[Records from a dataset]
• • • • • • •
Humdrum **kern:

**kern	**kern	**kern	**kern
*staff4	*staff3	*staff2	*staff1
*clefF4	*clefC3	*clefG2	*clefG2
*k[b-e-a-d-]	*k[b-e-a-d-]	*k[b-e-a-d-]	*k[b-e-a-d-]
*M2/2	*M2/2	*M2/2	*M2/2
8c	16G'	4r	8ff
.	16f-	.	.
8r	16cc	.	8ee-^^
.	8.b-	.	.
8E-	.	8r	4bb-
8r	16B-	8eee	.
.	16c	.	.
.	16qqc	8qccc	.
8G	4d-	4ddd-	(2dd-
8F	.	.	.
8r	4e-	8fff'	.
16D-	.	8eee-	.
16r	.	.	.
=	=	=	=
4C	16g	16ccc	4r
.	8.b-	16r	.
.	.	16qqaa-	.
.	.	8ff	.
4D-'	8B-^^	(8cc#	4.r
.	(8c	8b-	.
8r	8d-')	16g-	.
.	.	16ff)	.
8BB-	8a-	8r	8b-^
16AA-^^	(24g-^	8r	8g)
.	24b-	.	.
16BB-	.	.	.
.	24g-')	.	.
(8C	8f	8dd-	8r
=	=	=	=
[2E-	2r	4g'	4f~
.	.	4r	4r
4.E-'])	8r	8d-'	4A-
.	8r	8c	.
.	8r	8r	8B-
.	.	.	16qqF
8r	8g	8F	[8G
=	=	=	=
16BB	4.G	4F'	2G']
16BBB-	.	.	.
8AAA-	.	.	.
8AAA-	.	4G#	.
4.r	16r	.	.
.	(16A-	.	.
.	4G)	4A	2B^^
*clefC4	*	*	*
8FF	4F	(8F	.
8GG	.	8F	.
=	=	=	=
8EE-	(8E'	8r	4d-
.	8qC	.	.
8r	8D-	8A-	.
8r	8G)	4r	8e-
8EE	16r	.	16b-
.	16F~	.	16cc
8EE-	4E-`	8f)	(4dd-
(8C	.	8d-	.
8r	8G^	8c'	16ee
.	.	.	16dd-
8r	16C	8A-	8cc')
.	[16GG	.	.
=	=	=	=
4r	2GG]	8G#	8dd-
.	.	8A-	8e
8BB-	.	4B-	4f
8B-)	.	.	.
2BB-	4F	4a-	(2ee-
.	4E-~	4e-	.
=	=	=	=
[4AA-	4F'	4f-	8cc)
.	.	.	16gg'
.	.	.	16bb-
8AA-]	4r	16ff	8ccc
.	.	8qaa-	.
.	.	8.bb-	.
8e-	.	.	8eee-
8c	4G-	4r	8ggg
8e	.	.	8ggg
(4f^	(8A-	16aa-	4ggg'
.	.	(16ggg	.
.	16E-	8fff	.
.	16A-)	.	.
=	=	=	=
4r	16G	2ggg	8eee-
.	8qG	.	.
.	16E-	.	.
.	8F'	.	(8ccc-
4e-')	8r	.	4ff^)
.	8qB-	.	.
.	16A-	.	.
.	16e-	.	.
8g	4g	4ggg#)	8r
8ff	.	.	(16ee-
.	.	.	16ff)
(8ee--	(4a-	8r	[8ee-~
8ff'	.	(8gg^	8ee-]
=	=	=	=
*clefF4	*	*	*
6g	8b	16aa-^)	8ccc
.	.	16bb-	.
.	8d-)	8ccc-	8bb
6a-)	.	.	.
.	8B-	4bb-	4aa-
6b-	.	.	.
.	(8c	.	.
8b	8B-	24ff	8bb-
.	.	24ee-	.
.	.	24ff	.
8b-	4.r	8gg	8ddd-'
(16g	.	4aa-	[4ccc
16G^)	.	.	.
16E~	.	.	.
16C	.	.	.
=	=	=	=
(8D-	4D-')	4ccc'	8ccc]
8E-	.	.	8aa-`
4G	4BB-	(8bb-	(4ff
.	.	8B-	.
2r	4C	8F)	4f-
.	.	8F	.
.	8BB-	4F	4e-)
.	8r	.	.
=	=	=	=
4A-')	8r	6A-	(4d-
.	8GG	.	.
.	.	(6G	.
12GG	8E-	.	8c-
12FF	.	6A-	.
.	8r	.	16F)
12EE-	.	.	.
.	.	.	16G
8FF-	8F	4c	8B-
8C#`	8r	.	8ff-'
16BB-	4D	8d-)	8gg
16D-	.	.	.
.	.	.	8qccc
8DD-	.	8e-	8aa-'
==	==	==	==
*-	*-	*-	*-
• • • • • • •
Task requirements:
Rewrite the listing with every "*M2/2" changed to "*M4/4", keeping everything else the same.

Exercise solution:
Humdrum **kern:

**kern	**kern	**kern	**kern
*staff4	*staff3	*staff2	*staff1
*clefF4	*clefC3	*clefG2	*clefG2
*k[b-e-a-d-]	*k[b-e-a-d-]	*k[b-e-a-d-]	*k[b-e-a-d-]
*M4/4	*M4/4	*M4/4	*M4/4
8c	16G'	4r	8ff
.	16f-	.	.
8r	16cc	.	8ee-^^
.	8.b-	.	.
8E-	.	8r	4bb-
8r	16B-	8eee	.
.	16c	.	.
.	16qqc	8qccc	.
8G	4d-	4ddd-	(2dd-
8F	.	.	.
8r	4e-	8fff'	.
16D-	.	8eee-	.
16r	.	.	.
=	=	=	=
4C	16g	16ccc	4r
.	8.b-	16r	.
.	.	16qqaa-	.
.	.	8ff	.
4D-'	8B-^^	(8cc#	4.r
.	(8c	8b-	.
8r	8d-')	16g-	.
.	.	16ff)	.
8BB-	8a-	8r	8b-^
16AA-^^	(24g-^	8r	8g)
.	24b-	.	.
16BB-	.	.	.
.	24g-')	.	.
(8C	8f	8dd-	8r
=	=	=	=
[2E-	2r	4g'	4f~
.	.	4r	4r
4.E-'])	8r	8d-'	4A-
.	8r	8c	.
.	8r	8r	8B-
.	.	.	16qqF
8r	8g	8F	[8G
=	=	=	=
16BB	4.G	4F'	2G']
16BBB-	.	.	.
8AAA-	.	.	.
8AAA-	.	4G#	.
4.r	16r	.	.
.	(16A-	.	.
.	4G)	4A	2B^^
*clefC4	*	*	*
8FF	4F	(8F	.
8GG	.	8F	.
=	=	=	=
8EE-	(8E'	8r	4d-
.	8qC	.	.
8r	8D-	8A-	.
8r	8G)	4r	8e-
8EE	16r	.	16b-
.	16F~	.	16cc
8EE-	4E-`	8f)	(4dd-
(8C	.	8d-	.
8r	8G^	8c'	16ee
.	.	.	16dd-
8r	16C	8A-	8cc')
.	[16GG	.	.
=	=	=	=
4r	2GG]	8G#	8dd-
.	.	8A-	8e
8BB-	.	4B-	4f
8B-)	.	.	.
2BB-	4F	4a-	(2ee-
.	4E-~	4e-	.
=	=	=	=
[4AA-	4F'	4f-	8cc)
.	.	.	16gg'
.	.	.	16bb-
8AA-]	4r	16ff	8ccc
.	.	8qaa-	.
.	.	8.bb-	.
8e-	.	.	8eee-
8c	4G-	4r	8ggg
8e	.	.	8ggg
(4f^	(8A-	16aa-	4ggg'
.	.	(16ggg	.
.	16E-	8fff	.
.	16A-)	.	.
=	=	=	=
4r	16G	2ggg	8eee-
.	8qG	.	.
.	16E-	.	.
.	8F'	.	(8ccc-
4e-')	8r	.	4ff^)
.	8qB-	.	.
.	16A-	.	.
.	16e-	.	.
8g	4g	4ggg#)	8r
8ff	.	.	(16ee-
.	.	.	16ff)
(8ee--	(4a-	8r	[8ee-~
8ff'	.	(8gg^	8ee-]
=	=	=	=
*clefF4	*	*	*
6g	8b	16aa-^)	8ccc
.	.	16bb-	.
.	8d-)	8ccc-	8bb
6a-)	.	.	.
.	8B-	4bb-	4aa-
6b-	.	.	.
.	(8c	.	.
8b	8B-	24ff	8bb-
.	.	24ee-	.
.	.	24ff	.
8b-	4.r	8gg	8ddd-'
(16g	.	4aa-	[4ccc
16G^)	.	.	.
16E~	.	.	.
16C	.	.	.
=	=	=	=
(8D-	4D-')	4ccc'	8ccc]
8E-	.	.	8aa-`
4G	4BB-	(8bb-	(4ff
.	.	8B-	.
2r	4C	8F)	4f-
.	.	8F	.
.	8BB-	4F	4e-)
.	8r	.	.
=	=	=	=
4A-')	8r	6A-	(4d-
.	8GG	.	.
.	.	(6G	.
12GG	8E-	.	8c-
12FF	.	6A-	.
.	8r	.	16F)
12EE-	.	.	.
.	.	.	16G
8FF-	8F	4c	8B-
8C#`	8r	.	8ff-'
16BB-	4D	8d-)	8gg
16D-	.	.	.
.	.	.	8qccc
8DD-	.	8e-	8aa-'
==	==	==	==
*-	*-	*-	*-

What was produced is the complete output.